Problem to solve →
Drop the images. Copy every line below character for character.

Data provided →
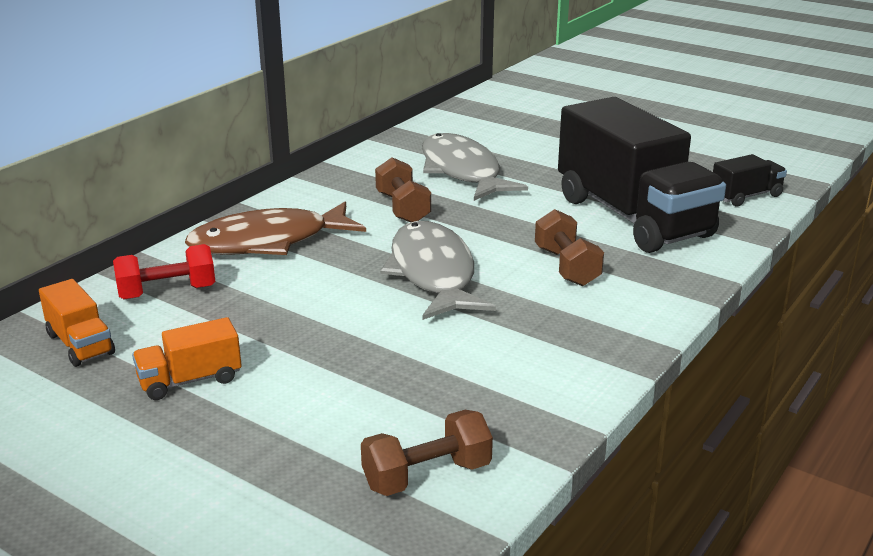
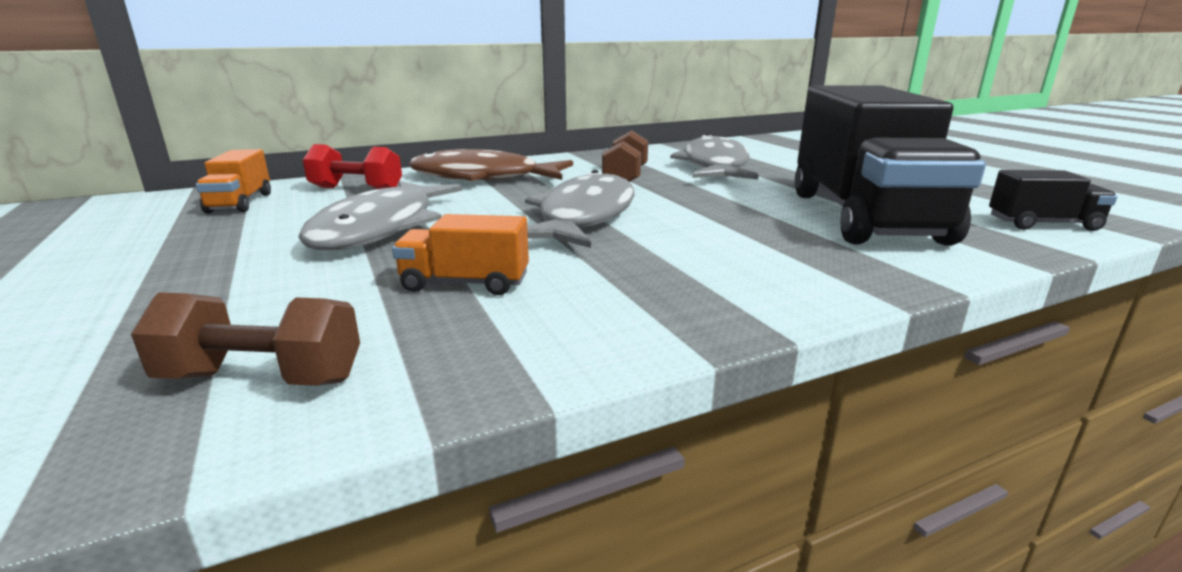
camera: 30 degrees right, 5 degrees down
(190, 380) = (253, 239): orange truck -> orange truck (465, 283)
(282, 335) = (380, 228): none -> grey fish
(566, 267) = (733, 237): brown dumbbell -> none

Your response →
camera: 30 degrees right, 5 degrees down
(190, 380) = (253, 239): orange truck -> orange truck (465, 283)
(282, 335) = (380, 228): none -> grey fish
(566, 267) = (733, 237): brown dumbbell -> none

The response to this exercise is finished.